Exercise prompt.
Every line below between the line holding "to <655, 173>" and the line holding "to <347, 361>", inclusive, should be repeated exactly, and all other lines omitted.
[Opening Exercise materials section]
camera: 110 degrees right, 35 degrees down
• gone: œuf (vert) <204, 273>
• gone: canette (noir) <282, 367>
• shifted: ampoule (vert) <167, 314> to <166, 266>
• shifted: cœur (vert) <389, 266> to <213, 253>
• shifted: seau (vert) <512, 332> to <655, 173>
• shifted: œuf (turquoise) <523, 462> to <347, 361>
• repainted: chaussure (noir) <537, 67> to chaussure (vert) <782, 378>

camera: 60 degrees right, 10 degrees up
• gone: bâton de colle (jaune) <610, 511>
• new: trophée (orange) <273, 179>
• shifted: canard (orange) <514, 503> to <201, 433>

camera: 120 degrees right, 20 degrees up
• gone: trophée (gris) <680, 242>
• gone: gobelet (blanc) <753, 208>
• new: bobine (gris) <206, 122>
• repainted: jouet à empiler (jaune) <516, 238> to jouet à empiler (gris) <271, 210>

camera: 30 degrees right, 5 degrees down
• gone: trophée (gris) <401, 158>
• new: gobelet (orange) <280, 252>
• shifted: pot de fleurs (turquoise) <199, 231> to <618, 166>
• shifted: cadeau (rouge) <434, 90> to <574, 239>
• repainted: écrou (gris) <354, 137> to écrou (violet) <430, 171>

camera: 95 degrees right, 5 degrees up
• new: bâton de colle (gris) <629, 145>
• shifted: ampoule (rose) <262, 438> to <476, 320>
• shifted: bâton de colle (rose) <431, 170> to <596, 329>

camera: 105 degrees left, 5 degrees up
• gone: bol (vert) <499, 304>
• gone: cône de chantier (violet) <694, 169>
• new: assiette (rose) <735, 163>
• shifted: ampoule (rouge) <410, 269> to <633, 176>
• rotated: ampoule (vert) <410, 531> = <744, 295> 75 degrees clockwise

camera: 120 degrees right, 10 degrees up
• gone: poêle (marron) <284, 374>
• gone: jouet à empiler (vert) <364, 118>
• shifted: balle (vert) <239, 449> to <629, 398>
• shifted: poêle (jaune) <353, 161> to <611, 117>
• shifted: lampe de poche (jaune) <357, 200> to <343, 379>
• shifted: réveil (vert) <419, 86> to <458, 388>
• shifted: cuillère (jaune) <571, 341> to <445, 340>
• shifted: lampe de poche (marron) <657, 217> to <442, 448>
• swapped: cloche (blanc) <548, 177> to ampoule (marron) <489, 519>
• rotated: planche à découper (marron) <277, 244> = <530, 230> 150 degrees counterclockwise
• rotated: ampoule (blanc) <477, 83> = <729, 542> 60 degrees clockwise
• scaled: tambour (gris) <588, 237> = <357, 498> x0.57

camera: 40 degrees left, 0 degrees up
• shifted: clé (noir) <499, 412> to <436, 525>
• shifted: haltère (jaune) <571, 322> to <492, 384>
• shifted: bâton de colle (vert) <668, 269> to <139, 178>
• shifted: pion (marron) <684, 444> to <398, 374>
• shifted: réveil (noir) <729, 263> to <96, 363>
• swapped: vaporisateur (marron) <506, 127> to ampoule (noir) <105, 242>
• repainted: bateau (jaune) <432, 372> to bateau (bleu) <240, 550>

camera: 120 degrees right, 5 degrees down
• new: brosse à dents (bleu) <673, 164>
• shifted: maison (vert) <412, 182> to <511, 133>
[Closing Exercise materials section]
Exercise answer.
• shifted: seau (vert) <512, 332> to <655, 173>
• shifted: œuf (turquoise) <523, 462> to <347, 361>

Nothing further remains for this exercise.